◆ **WHAT TO PRODUCE**: Locate every line in the records that contains the string "kern", and copy each of those lines.

--- Begin RECORD EXCERPTS ---

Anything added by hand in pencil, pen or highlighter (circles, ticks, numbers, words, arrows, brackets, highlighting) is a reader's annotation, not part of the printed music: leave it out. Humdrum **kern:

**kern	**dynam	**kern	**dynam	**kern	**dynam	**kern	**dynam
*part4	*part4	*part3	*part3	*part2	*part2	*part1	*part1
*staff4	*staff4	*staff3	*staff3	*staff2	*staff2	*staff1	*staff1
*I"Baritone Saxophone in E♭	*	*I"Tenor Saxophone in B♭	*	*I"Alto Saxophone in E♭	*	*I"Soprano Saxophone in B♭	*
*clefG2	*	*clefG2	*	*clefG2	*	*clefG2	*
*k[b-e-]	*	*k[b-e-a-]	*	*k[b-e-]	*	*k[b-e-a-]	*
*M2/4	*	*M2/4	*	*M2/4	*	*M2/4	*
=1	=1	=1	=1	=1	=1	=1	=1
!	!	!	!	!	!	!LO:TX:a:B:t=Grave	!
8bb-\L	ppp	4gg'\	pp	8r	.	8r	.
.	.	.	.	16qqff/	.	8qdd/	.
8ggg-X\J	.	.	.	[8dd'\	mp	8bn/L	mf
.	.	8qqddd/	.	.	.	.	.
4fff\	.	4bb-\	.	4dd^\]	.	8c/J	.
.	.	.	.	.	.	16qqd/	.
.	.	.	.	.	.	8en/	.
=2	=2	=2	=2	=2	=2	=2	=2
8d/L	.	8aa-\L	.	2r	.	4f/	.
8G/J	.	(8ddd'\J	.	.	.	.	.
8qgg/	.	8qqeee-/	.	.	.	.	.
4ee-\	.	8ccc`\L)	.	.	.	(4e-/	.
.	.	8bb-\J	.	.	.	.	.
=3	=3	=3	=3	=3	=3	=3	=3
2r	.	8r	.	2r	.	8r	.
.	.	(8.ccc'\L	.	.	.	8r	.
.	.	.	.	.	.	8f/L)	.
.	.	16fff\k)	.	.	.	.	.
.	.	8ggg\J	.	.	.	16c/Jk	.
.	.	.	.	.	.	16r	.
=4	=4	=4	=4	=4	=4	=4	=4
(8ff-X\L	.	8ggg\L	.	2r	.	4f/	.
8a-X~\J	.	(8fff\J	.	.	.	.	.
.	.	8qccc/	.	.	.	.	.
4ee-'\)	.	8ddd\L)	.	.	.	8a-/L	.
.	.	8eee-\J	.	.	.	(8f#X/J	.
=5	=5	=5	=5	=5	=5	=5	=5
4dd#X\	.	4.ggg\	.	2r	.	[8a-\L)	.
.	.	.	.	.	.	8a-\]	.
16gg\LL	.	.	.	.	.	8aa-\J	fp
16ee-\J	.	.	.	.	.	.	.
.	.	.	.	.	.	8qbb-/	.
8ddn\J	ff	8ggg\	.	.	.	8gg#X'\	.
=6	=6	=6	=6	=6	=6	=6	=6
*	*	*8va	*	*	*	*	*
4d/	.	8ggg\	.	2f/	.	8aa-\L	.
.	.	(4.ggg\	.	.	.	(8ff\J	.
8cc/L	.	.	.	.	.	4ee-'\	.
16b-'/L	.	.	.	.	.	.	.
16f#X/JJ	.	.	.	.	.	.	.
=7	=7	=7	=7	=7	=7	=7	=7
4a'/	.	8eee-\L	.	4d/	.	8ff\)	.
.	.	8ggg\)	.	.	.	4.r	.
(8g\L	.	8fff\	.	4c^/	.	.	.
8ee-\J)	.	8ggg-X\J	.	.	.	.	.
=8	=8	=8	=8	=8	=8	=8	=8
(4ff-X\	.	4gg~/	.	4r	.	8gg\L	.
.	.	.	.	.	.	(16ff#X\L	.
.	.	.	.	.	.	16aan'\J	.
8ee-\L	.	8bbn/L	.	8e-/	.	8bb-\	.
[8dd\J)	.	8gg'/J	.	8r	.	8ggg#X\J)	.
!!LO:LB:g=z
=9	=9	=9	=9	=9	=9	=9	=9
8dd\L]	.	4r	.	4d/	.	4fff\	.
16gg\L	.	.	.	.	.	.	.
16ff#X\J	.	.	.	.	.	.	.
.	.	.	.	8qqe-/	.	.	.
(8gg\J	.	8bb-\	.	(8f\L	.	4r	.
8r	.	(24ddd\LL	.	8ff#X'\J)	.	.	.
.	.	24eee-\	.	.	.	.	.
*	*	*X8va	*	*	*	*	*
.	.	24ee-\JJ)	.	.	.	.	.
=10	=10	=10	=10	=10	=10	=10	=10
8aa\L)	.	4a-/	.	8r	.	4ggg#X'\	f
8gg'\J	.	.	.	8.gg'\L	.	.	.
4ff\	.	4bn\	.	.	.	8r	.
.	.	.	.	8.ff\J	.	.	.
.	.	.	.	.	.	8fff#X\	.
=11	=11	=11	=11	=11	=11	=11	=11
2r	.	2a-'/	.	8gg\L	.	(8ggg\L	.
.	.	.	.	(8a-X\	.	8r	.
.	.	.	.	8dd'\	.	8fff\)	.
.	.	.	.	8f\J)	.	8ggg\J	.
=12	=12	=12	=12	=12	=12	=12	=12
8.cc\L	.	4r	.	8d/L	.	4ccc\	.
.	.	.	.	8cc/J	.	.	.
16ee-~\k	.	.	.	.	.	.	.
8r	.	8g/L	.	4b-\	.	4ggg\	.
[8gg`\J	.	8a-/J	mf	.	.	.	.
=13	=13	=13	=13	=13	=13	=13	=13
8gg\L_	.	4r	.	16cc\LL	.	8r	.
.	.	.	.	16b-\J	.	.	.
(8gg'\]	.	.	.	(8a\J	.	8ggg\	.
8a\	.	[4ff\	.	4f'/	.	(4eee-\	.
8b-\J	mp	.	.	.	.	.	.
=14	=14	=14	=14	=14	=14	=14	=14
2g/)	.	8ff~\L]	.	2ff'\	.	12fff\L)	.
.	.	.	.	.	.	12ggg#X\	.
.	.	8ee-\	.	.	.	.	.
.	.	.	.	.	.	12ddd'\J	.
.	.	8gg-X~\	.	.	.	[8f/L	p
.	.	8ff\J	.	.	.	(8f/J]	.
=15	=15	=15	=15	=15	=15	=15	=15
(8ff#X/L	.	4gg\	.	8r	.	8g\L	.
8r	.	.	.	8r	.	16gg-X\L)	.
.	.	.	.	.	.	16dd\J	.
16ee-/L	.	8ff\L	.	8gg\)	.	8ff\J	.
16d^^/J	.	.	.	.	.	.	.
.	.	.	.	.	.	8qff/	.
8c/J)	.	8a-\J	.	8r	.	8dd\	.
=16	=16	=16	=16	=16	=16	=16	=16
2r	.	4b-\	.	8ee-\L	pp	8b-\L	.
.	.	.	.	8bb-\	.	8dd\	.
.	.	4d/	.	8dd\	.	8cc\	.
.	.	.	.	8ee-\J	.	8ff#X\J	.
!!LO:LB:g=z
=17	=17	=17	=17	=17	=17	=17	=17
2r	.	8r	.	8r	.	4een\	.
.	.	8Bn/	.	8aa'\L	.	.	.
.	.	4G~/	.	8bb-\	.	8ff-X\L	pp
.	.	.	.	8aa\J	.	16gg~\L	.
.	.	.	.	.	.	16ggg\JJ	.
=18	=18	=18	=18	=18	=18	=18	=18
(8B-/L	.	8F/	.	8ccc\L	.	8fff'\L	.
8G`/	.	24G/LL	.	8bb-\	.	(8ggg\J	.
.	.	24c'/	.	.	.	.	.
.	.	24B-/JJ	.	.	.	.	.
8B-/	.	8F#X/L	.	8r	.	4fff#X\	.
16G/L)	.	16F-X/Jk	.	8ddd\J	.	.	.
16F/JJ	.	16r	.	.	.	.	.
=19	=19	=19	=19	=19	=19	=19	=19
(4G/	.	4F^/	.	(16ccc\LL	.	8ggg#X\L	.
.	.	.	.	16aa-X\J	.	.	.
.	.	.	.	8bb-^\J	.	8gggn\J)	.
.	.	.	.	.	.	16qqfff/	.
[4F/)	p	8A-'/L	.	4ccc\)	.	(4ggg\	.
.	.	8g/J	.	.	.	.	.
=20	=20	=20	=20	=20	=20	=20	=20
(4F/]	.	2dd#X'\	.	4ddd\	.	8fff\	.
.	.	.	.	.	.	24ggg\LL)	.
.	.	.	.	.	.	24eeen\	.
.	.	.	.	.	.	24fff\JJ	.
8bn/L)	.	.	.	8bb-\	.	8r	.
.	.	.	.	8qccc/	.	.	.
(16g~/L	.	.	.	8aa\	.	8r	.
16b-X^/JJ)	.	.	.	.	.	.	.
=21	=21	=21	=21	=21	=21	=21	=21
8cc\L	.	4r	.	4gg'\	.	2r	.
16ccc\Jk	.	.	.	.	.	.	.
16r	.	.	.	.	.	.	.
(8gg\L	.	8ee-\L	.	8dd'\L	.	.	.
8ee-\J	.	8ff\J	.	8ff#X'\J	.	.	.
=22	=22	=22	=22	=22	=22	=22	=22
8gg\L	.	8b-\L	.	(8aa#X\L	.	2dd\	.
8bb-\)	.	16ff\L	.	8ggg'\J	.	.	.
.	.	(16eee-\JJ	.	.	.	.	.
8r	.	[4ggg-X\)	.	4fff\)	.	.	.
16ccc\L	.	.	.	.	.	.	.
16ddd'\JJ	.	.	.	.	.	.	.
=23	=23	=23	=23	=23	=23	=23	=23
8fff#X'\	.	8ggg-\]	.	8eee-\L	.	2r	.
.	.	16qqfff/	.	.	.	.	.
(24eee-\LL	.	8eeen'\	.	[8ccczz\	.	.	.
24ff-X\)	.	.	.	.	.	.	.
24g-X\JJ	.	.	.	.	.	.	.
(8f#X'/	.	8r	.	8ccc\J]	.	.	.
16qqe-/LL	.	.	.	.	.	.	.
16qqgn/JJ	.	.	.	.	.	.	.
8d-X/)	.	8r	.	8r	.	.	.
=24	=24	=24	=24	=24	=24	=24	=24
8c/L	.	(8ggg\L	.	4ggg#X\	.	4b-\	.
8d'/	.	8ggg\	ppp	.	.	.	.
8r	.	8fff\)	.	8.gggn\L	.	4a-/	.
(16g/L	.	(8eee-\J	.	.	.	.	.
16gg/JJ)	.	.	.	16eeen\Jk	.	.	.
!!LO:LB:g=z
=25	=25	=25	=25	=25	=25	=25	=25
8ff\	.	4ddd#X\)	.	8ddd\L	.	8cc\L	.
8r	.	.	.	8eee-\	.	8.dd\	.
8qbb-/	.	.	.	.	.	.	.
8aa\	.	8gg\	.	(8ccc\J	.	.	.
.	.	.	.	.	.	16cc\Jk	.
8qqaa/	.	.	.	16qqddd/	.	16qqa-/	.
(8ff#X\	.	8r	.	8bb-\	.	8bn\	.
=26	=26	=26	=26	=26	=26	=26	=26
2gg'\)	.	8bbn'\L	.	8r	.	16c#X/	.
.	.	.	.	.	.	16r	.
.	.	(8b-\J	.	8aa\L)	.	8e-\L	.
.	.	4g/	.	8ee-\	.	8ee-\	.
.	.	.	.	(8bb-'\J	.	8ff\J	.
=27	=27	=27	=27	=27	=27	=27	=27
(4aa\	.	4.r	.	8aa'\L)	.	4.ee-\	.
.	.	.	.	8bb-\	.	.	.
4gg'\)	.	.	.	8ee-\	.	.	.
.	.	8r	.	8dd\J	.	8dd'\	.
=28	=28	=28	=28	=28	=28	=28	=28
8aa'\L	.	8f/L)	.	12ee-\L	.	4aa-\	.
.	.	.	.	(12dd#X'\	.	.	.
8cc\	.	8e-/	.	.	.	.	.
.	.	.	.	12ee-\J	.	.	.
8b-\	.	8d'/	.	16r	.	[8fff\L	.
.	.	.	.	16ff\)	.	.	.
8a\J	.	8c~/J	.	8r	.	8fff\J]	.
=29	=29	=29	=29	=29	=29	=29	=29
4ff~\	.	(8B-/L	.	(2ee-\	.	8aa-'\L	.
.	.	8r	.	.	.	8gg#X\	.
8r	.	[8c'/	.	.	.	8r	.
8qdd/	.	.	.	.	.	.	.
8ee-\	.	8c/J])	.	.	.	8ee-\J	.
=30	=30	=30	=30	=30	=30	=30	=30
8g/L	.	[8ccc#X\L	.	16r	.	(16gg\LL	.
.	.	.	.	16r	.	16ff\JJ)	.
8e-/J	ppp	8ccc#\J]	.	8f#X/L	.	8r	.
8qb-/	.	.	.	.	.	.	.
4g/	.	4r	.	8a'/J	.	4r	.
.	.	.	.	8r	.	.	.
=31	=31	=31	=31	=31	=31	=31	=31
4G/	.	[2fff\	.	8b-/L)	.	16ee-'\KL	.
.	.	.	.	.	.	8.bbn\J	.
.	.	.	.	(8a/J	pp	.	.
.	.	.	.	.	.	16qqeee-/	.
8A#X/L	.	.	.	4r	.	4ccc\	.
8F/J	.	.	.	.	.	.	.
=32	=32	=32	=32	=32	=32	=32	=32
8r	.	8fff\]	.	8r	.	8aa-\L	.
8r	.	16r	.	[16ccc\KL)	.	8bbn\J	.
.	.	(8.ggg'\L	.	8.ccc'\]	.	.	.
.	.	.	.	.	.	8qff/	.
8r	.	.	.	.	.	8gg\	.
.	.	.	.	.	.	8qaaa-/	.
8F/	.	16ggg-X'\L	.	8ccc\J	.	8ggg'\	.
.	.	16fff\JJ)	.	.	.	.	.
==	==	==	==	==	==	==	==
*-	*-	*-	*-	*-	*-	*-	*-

--- End RECORD EXCERPTS ---

◆ **ANSWER FOR THE TASK**:
Anything added by hand in pencil, pen or highlighter (circles, ticks, numbers, words, arrows, brackets, highlighting) is a reader's annotation, not part of the printed music: leave it out. Humdrum **kern:
**kern	**dynam	**kern	**dynam	**kern	**dynam	**kern	**dynam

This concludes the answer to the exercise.